Task instructions – Consider the listing below. Extract exactly the lines from the line containing "U4: XOR CD4070" to the line containing "U16: NOT 74LS04", both included.

Dataset content –

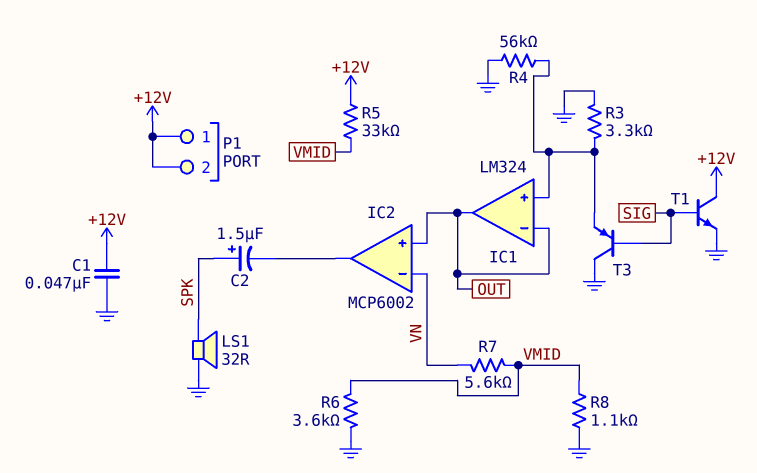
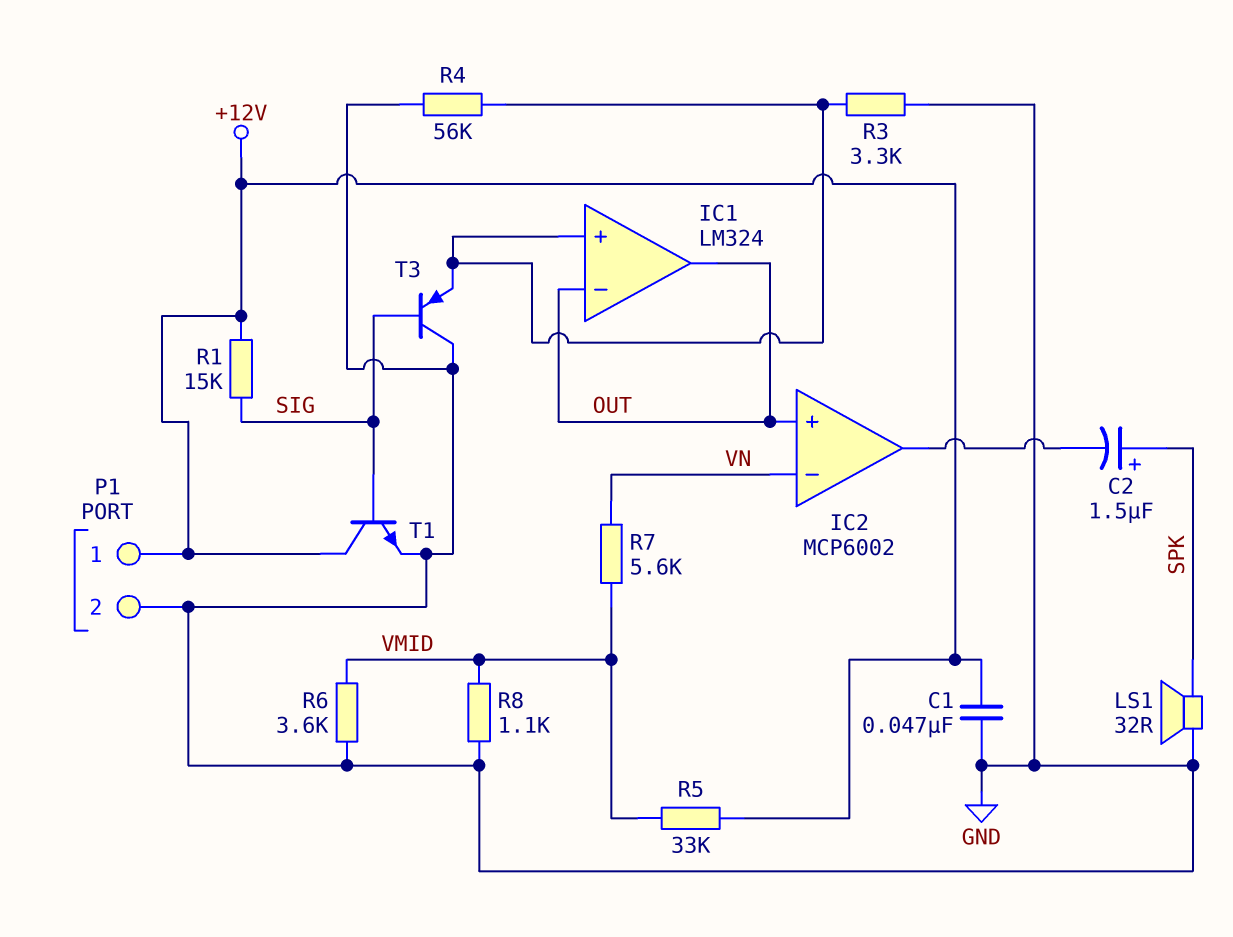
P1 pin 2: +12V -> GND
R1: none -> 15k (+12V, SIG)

--

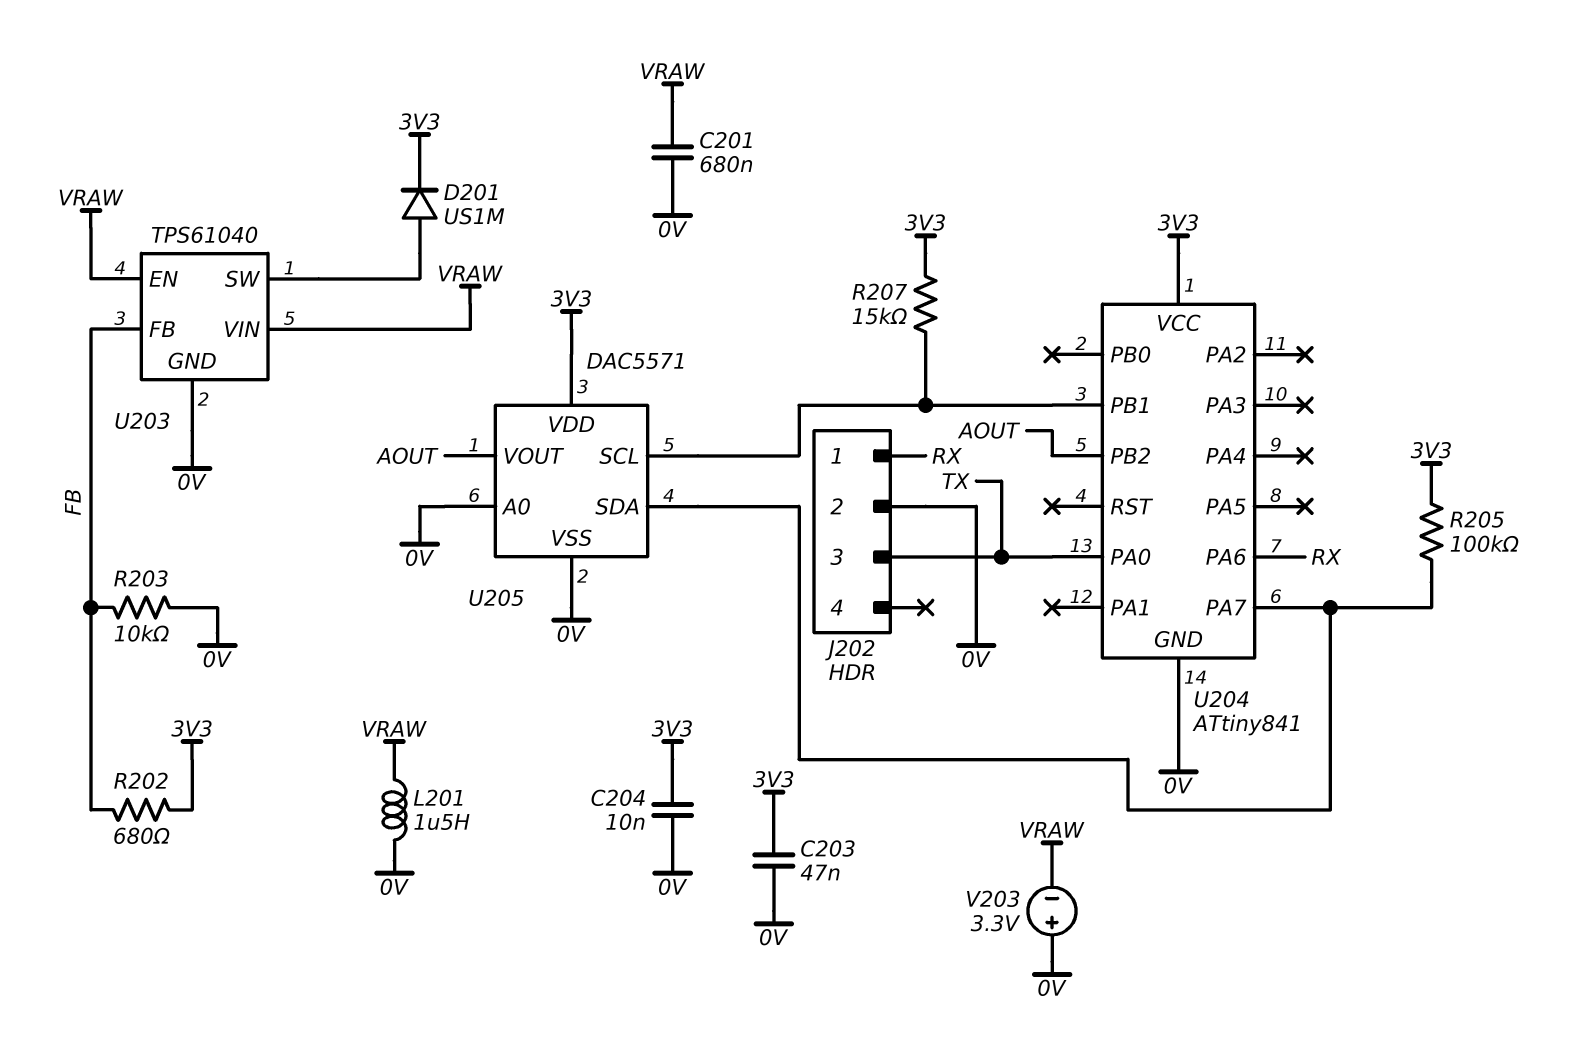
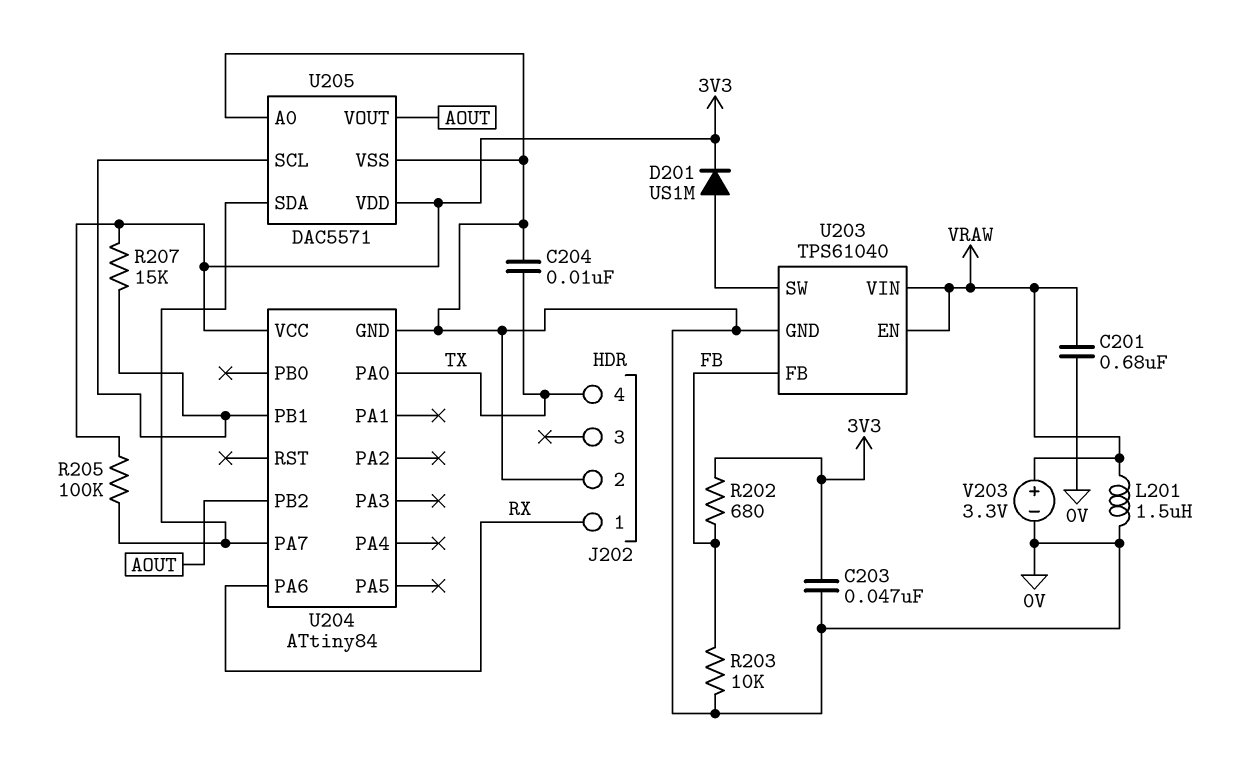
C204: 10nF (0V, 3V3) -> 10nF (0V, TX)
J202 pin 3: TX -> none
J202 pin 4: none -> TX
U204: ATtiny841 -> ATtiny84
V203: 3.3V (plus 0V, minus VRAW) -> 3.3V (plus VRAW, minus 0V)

---

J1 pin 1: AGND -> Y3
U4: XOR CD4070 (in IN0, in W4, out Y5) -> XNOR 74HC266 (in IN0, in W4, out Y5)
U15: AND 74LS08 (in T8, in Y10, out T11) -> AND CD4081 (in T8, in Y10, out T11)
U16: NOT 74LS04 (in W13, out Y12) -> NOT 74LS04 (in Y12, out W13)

Answer area –
U4: XOR CD4070 (in IN0, in W4, out Y5) -> XNOR 74HC266 (in IN0, in W4, out Y5)
U15: AND 74LS08 (in T8, in Y10, out T11) -> AND CD4081 (in T8, in Y10, out T11)
U16: NOT 74LS04 (in W13, out Y12) -> NOT 74LS04 (in Y12, out W13)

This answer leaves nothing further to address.